### Your assignment
From the data below, tally each line that has "robot" in it, then give that tally without comment.

Stored entries
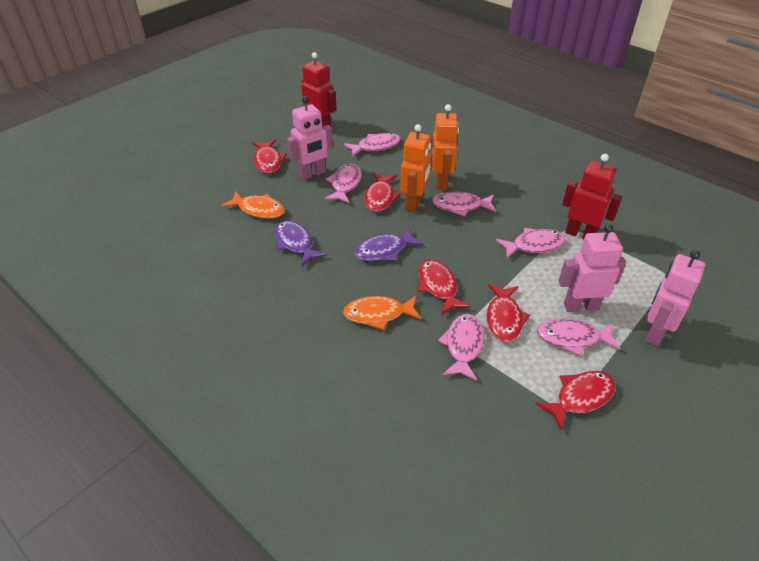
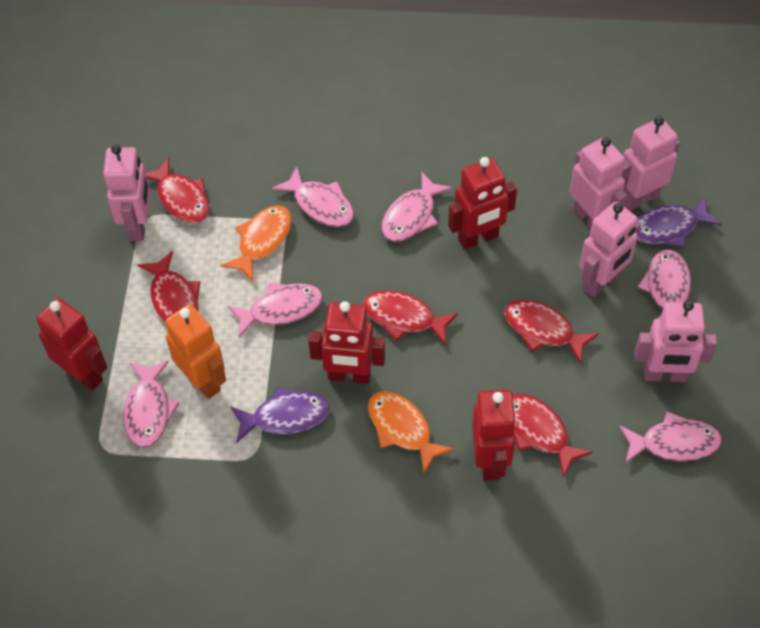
orange robot: 2 -> 1
pink robot: 3 -> 5
red robot: 2 -> 4

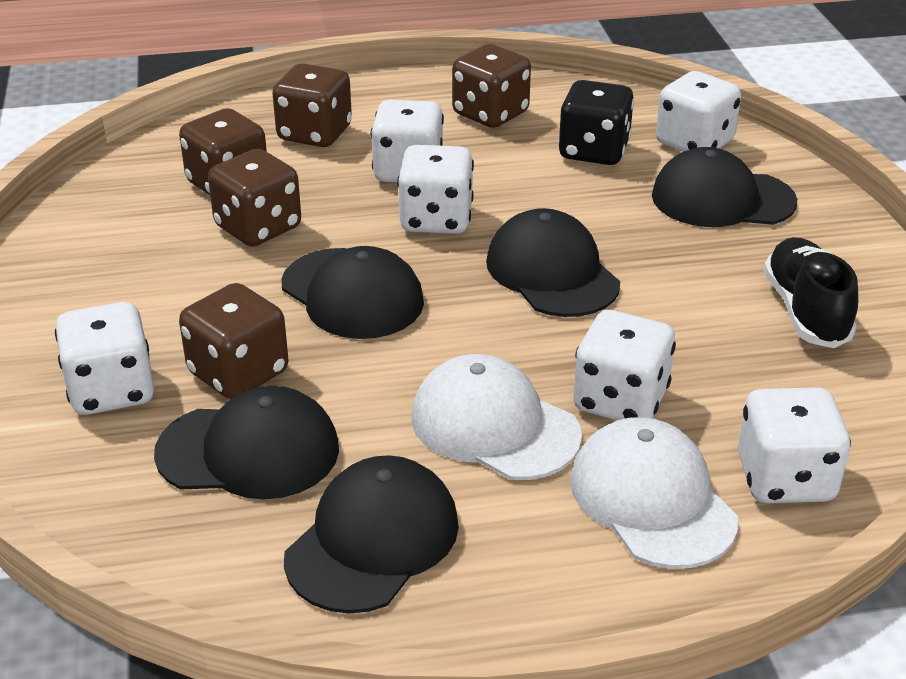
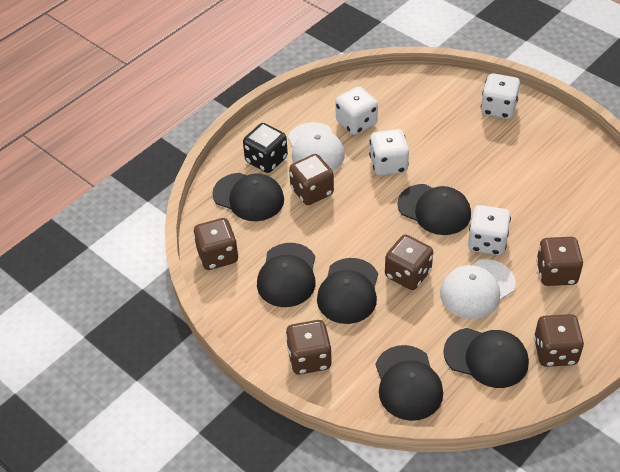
black cap: 5 -> 6
black shoe: 1 -> 0
brown dice: 5 -> 6
white dice: 6 -> 4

### Your response
3